= Task inputs =

+ + + +

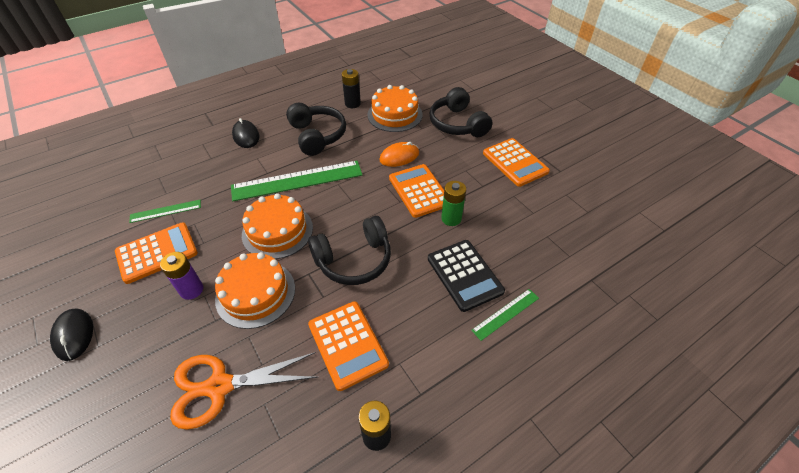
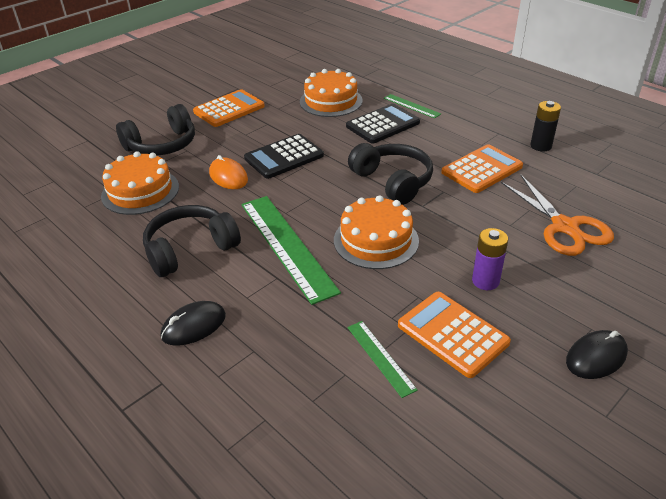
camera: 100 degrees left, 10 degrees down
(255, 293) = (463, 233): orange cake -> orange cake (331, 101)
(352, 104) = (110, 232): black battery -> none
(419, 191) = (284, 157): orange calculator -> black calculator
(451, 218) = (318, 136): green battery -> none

+ + + +

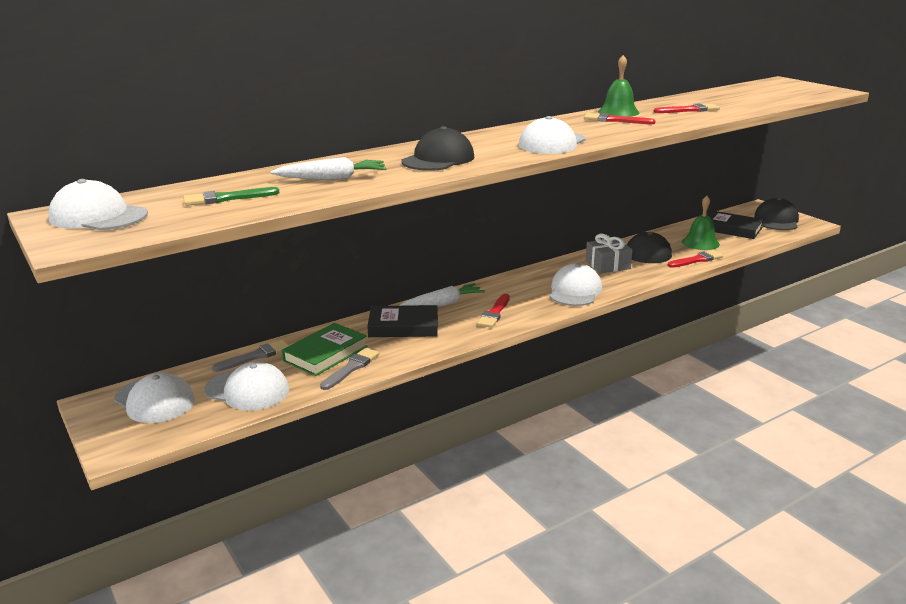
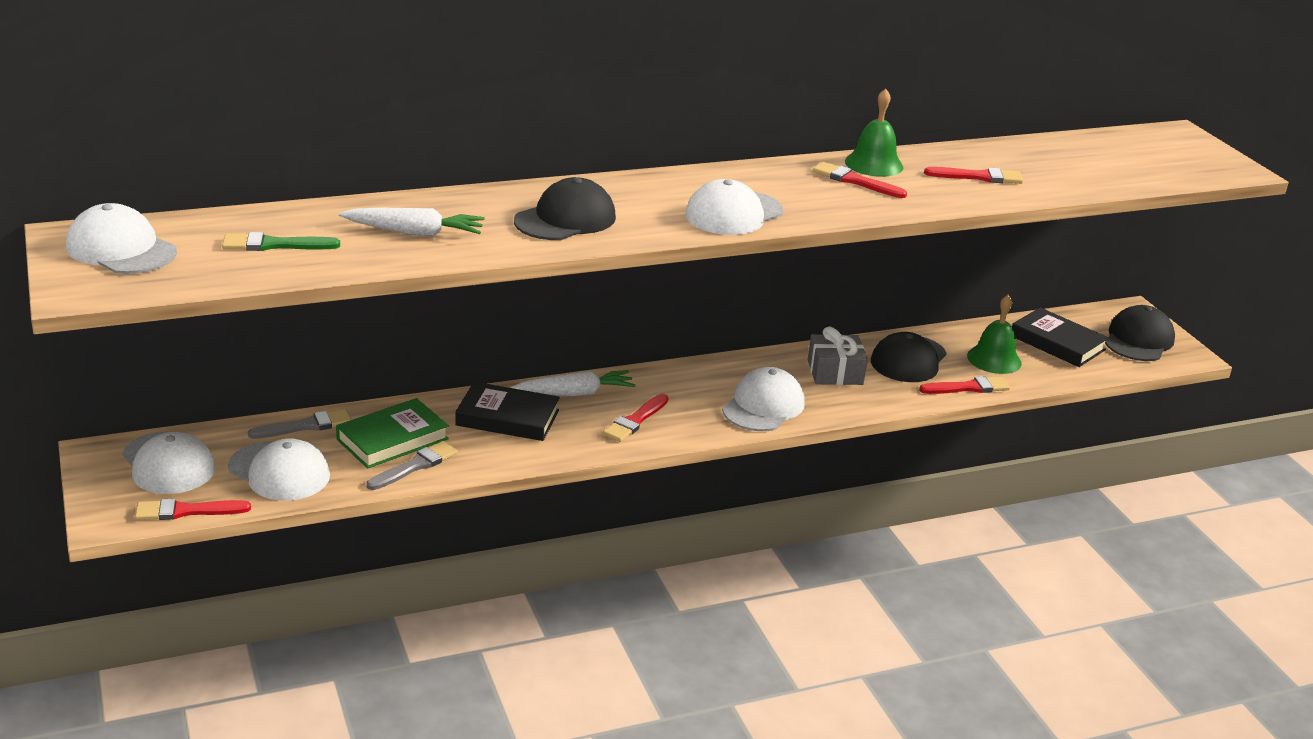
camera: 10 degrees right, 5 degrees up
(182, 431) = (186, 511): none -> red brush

+ + + +

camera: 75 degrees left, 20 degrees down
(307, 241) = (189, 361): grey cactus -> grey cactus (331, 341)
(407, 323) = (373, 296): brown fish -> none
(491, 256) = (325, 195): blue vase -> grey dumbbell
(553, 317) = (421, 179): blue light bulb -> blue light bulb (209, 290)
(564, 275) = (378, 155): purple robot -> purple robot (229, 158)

+ + + +

In the listing above, find the line containing "(491, 256) = (325, 195): blue" and the line containing "(564, 275) = (378, 155): purple", then repeat those two lines and everything between them exactly.

= Expected answer =
(491, 256) = (325, 195): blue vase -> grey dumbbell
(553, 317) = (421, 179): blue light bulb -> blue light bulb (209, 290)
(564, 275) = (378, 155): purple robot -> purple robot (229, 158)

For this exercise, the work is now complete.